What the task requires |
Write the listing out again word for word, leaving each picture behind.

Information supplied |

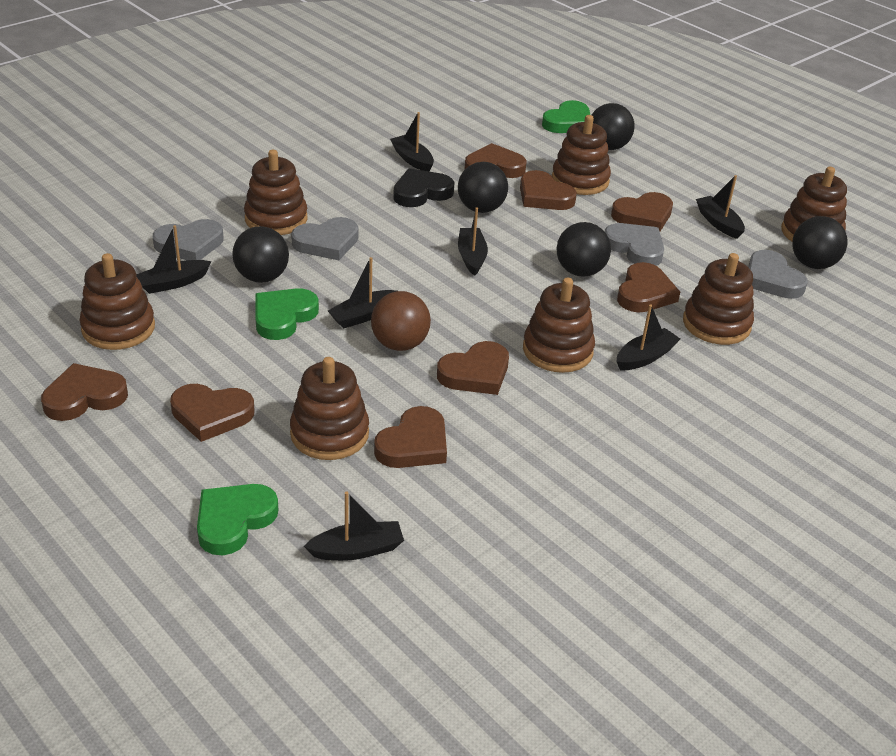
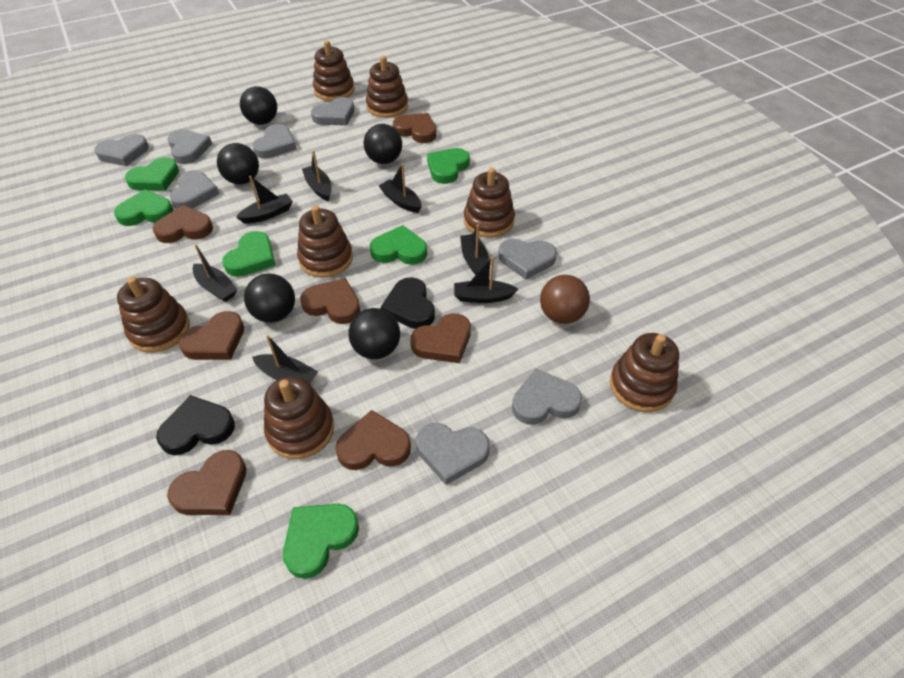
black heart: 1 -> 2
brown heart: 8 -> 7
green heart: 3 -> 6
grey heart: 4 -> 8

Exercise output |
black heart: 1 -> 2
brown heart: 8 -> 7
green heart: 3 -> 6
grey heart: 4 -> 8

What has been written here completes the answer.